### Record set

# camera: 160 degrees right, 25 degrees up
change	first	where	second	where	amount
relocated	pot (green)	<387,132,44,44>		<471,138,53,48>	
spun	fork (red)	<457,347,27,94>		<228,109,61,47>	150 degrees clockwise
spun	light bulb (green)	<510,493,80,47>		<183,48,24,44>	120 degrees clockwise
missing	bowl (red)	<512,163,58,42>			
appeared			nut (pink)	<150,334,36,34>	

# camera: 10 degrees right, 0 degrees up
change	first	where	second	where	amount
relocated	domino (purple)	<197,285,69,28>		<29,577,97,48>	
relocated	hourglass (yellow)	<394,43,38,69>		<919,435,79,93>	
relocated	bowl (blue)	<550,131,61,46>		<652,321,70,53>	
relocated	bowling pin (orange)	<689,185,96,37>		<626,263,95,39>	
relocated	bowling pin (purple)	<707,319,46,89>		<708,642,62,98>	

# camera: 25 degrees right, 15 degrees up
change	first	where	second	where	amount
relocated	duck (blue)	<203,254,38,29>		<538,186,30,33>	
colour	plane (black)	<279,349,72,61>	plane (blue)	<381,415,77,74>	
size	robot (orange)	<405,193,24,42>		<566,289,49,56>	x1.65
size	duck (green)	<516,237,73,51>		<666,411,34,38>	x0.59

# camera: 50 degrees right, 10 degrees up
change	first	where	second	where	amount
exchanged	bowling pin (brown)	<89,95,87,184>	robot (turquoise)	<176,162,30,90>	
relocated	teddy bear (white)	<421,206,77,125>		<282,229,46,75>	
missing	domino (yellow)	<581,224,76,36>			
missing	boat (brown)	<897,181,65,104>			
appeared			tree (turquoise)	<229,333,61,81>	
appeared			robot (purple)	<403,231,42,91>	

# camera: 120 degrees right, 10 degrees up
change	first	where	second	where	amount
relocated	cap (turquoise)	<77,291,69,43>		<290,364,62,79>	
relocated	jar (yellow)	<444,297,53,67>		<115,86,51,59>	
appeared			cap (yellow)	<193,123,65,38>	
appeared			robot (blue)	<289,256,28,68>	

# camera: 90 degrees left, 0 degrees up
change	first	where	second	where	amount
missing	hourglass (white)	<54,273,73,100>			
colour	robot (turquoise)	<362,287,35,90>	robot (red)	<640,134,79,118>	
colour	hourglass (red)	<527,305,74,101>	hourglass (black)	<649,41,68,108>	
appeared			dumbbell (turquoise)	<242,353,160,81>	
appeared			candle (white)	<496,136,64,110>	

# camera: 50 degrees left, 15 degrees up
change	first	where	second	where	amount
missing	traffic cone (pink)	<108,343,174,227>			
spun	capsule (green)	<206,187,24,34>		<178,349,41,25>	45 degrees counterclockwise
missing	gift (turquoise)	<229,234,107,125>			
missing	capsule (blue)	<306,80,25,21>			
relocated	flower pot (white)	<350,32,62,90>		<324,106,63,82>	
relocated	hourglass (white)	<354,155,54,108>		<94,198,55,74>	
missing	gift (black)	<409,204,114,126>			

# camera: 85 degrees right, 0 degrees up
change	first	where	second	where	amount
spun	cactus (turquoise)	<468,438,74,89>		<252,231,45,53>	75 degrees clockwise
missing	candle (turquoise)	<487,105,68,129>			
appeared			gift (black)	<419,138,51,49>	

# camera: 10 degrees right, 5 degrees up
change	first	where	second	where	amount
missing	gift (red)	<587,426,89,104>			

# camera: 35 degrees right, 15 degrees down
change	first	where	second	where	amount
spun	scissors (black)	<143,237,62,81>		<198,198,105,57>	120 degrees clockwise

######

Your objective: Reproduce the entries above exactly, every line included.

Your solution:
# camera: 160 degrees right, 25 degrees up
change	first	where	second	where	amount
relocated	pot (green)	<387,132,44,44>		<471,138,53,48>	
spun	fork (red)	<457,347,27,94>		<228,109,61,47>	150 degrees clockwise
spun	light bulb (green)	<510,493,80,47>		<183,48,24,44>	120 degrees clockwise
missing	bowl (red)	<512,163,58,42>			
appeared			nut (pink)	<150,334,36,34>	

# camera: 10 degrees right, 0 degrees up
change	first	where	second	where	amount
relocated	domino (purple)	<197,285,69,28>		<29,577,97,48>	
relocated	hourglass (yellow)	<394,43,38,69>		<919,435,79,93>	
relocated	bowl (blue)	<550,131,61,46>		<652,321,70,53>	
relocated	bowling pin (orange)	<689,185,96,37>		<626,263,95,39>	
relocated	bowling pin (purple)	<707,319,46,89>		<708,642,62,98>	

# camera: 25 degrees right, 15 degrees up
change	first	where	second	where	amount
relocated	duck (blue)	<203,254,38,29>		<538,186,30,33>	
colour	plane (black)	<279,349,72,61>	plane (blue)	<381,415,77,74>	
size	robot (orange)	<405,193,24,42>		<566,289,49,56>	x1.65
size	duck (green)	<516,237,73,51>		<666,411,34,38>	x0.59

# camera: 50 degrees right, 10 degrees up
change	first	where	second	where	amount
exchanged	bowling pin (brown)	<89,95,87,184>	robot (turquoise)	<176,162,30,90>	
relocated	teddy bear (white)	<421,206,77,125>		<282,229,46,75>	
missing	domino (yellow)	<581,224,76,36>			
missing	boat (brown)	<897,181,65,104>			
appeared			tree (turquoise)	<229,333,61,81>	
appeared			robot (purple)	<403,231,42,91>	

# camera: 120 degrees right, 10 degrees up
change	first	where	second	where	amount
relocated	cap (turquoise)	<77,291,69,43>		<290,364,62,79>	
relocated	jar (yellow)	<444,297,53,67>		<115,86,51,59>	
appeared			cap (yellow)	<193,123,65,38>	
appeared			robot (blue)	<289,256,28,68>	

# camera: 90 degrees left, 0 degrees up
change	first	where	second	where	amount
missing	hourglass (white)	<54,273,73,100>			
colour	robot (turquoise)	<362,287,35,90>	robot (red)	<640,134,79,118>	
colour	hourglass (red)	<527,305,74,101>	hourglass (black)	<649,41,68,108>	
appeared			dumbbell (turquoise)	<242,353,160,81>	
appeared			candle (white)	<496,136,64,110>	

# camera: 50 degrees left, 15 degrees up
change	first	where	second	where	amount
missing	traffic cone (pink)	<108,343,174,227>			
spun	capsule (green)	<206,187,24,34>		<178,349,41,25>	45 degrees counterclockwise
missing	gift (turquoise)	<229,234,107,125>			
missing	capsule (blue)	<306,80,25,21>			
relocated	flower pot (white)	<350,32,62,90>		<324,106,63,82>	
relocated	hourglass (white)	<354,155,54,108>		<94,198,55,74>	
missing	gift (black)	<409,204,114,126>			

# camera: 85 degrees right, 0 degrees up
change	first	where	second	where	amount
spun	cactus (turquoise)	<468,438,74,89>		<252,231,45,53>	75 degrees clockwise
missing	candle (turquoise)	<487,105,68,129>			
appeared			gift (black)	<419,138,51,49>	

# camera: 10 degrees right, 5 degrees up
change	first	where	second	where	amount
missing	gift (red)	<587,426,89,104>			

# camera: 35 degrees right, 15 degrees down
change	first	where	second	where	amount
spun	scissors (black)	<143,237,62,81>		<198,198,105,57>	120 degrees clockwise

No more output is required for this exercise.